■ Change detection data ■
=-=-=

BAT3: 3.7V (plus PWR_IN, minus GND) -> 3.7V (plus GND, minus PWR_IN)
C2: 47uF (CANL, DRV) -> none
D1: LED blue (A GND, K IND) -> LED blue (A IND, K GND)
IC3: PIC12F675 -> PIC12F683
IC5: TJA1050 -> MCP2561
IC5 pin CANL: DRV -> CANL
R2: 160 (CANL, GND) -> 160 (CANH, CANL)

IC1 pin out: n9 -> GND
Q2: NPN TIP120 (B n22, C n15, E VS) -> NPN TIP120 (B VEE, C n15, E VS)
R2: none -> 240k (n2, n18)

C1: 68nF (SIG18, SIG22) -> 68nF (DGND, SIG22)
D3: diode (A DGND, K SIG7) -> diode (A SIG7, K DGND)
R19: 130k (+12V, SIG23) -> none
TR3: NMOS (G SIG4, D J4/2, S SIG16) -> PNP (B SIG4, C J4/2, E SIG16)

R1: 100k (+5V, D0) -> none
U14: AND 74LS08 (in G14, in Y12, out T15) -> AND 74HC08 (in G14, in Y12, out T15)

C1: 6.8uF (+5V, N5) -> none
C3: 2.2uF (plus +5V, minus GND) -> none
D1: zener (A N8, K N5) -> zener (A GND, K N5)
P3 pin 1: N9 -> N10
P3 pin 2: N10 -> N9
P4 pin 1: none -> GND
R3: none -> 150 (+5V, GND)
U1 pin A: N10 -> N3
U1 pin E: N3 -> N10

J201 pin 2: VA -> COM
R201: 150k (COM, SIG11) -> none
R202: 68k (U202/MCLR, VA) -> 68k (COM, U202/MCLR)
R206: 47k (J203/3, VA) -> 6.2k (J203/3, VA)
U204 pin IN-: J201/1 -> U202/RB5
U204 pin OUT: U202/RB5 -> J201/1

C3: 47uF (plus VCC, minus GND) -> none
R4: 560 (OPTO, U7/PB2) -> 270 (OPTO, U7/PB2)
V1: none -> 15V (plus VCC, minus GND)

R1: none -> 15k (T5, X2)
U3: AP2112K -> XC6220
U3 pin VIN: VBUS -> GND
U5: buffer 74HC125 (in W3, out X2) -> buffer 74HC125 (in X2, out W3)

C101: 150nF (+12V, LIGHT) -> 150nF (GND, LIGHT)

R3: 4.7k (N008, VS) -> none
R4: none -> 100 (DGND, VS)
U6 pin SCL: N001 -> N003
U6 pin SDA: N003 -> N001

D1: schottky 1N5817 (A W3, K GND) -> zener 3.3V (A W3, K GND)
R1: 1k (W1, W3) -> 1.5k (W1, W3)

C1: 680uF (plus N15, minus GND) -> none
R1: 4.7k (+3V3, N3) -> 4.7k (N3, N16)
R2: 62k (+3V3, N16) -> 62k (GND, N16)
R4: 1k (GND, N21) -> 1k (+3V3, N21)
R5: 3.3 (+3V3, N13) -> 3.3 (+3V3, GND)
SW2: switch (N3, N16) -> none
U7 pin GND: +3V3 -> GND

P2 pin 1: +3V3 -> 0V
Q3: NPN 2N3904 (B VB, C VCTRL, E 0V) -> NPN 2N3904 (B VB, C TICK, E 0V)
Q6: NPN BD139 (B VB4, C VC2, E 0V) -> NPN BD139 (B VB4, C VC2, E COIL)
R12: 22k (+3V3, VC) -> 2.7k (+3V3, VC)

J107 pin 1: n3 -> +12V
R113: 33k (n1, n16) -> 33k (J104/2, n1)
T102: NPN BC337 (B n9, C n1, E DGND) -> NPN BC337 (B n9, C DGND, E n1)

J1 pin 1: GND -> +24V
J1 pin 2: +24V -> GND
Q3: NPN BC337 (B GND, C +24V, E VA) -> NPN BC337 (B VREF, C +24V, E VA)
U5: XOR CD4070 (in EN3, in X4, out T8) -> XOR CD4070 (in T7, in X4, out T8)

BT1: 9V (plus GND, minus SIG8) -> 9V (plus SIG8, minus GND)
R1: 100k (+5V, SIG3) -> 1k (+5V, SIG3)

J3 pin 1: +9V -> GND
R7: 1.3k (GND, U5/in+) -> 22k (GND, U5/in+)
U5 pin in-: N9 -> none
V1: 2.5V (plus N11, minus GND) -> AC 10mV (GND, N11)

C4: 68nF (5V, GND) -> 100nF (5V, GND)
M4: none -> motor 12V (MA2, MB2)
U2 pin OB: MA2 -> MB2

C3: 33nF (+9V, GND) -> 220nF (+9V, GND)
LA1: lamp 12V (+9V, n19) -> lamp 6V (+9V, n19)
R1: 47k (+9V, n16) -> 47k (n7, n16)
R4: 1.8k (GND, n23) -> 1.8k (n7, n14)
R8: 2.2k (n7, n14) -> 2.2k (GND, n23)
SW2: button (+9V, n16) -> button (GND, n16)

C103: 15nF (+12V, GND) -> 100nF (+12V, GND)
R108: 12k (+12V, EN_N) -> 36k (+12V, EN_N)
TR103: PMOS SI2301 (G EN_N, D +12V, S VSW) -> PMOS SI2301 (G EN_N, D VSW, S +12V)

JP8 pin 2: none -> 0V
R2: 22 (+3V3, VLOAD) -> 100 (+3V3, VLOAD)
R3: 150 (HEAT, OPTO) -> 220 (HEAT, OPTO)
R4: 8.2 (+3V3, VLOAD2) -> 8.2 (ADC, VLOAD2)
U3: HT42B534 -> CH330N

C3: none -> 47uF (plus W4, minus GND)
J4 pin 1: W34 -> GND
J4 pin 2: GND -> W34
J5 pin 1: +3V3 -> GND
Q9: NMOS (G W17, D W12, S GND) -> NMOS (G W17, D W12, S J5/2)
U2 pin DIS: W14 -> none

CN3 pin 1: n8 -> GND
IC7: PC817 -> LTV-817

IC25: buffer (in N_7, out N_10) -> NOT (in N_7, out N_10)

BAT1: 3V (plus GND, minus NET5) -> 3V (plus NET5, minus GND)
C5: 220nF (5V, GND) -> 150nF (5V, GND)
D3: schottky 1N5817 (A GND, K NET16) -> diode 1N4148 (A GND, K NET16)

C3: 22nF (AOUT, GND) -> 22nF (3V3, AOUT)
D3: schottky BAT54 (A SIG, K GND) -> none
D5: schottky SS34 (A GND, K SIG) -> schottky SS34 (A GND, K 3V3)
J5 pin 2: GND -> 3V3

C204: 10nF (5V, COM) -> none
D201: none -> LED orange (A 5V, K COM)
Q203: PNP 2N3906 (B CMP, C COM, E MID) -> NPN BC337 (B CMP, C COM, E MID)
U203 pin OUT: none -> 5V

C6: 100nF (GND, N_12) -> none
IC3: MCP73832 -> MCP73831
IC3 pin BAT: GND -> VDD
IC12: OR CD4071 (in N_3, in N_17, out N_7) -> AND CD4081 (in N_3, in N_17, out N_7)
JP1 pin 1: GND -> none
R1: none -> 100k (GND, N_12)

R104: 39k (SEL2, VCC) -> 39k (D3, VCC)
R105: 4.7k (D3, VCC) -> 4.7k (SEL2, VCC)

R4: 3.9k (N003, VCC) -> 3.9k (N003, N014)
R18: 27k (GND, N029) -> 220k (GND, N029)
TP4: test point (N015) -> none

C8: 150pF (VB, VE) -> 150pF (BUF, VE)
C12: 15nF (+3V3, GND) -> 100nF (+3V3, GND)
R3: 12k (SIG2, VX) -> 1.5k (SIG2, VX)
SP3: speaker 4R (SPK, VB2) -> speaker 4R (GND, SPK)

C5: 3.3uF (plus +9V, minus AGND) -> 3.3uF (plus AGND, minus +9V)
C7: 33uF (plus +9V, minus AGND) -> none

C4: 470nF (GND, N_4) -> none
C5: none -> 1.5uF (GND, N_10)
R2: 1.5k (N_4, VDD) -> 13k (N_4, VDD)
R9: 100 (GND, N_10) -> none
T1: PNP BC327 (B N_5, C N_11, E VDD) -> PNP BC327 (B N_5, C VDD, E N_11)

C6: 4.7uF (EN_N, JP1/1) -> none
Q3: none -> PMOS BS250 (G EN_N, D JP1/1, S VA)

=-=-=

■ What the task asks ■
Look back at the data above. Transcribe exactly the lines starting at the line that contains "J107 pin 1: n3 -> +12V" and ending at the line that contains "IC3: MCP73832 -> MCP73831".

■ Answer section ■
J107 pin 1: n3 -> +12V
R113: 33k (n1, n16) -> 33k (J104/2, n1)
T102: NPN BC337 (B n9, C n1, E DGND) -> NPN BC337 (B n9, C DGND, E n1)

J1 pin 1: GND -> +24V
J1 pin 2: +24V -> GND
Q3: NPN BC337 (B GND, C +24V, E VA) -> NPN BC337 (B VREF, C +24V, E VA)
U5: XOR CD4070 (in EN3, in X4, out T8) -> XOR CD4070 (in T7, in X4, out T8)

BT1: 9V (plus GND, minus SIG8) -> 9V (plus SIG8, minus GND)
R1: 100k (+5V, SIG3) -> 1k (+5V, SIG3)

J3 pin 1: +9V -> GND
R7: 1.3k (GND, U5/in+) -> 22k (GND, U5/in+)
U5 pin in-: N9 -> none
V1: 2.5V (plus N11, minus GND) -> AC 10mV (GND, N11)

C4: 68nF (5V, GND) -> 100nF (5V, GND)
M4: none -> motor 12V (MA2, MB2)
U2 pin OB: MA2 -> MB2

C3: 33nF (+9V, GND) -> 220nF (+9V, GND)
LA1: lamp 12V (+9V, n19) -> lamp 6V (+9V, n19)
R1: 47k (+9V, n16) -> 47k (n7, n16)
R4: 1.8k (GND, n23) -> 1.8k (n7, n14)
R8: 2.2k (n7, n14) -> 2.2k (GND, n23)
SW2: button (+9V, n16) -> button (GND, n16)

C103: 15nF (+12V, GND) -> 100nF (+12V, GND)
R108: 12k (+12V, EN_N) -> 36k (+12V, EN_N)
TR103: PMOS SI2301 (G EN_N, D +12V, S VSW) -> PMOS SI2301 (G EN_N, D VSW, S +12V)

JP8 pin 2: none -> 0V
R2: 22 (+3V3, VLOAD) -> 100 (+3V3, VLOAD)
R3: 150 (HEAT, OPTO) -> 220 (HEAT, OPTO)
R4: 8.2 (+3V3, VLOAD2) -> 8.2 (ADC, VLOAD2)
U3: HT42B534 -> CH330N

C3: none -> 47uF (plus W4, minus GND)
J4 pin 1: W34 -> GND
J4 pin 2: GND -> W34
J5 pin 1: +3V3 -> GND
Q9: NMOS (G W17, D W12, S GND) -> NMOS (G W17, D W12, S J5/2)
U2 pin DIS: W14 -> none

CN3 pin 1: n8 -> GND
IC7: PC817 -> LTV-817

IC25: buffer (in N_7, out N_10) -> NOT (in N_7, out N_10)

BAT1: 3V (plus GND, minus NET5) -> 3V (plus NET5, minus GND)
C5: 220nF (5V, GND) -> 150nF (5V, GND)
D3: schottky 1N5817 (A GND, K NET16) -> diode 1N4148 (A GND, K NET16)

C3: 22nF (AOUT, GND) -> 22nF (3V3, AOUT)
D3: schottky BAT54 (A SIG, K GND) -> none
D5: schottky SS34 (A GND, K SIG) -> schottky SS34 (A GND, K 3V3)
J5 pin 2: GND -> 3V3

C204: 10nF (5V, COM) -> none
D201: none -> LED orange (A 5V, K COM)
Q203: PNP 2N3906 (B CMP, C COM, E MID) -> NPN BC337 (B CMP, C COM, E MID)
U203 pin OUT: none -> 5V

C6: 100nF (GND, N_12) -> none
IC3: MCP73832 -> MCP73831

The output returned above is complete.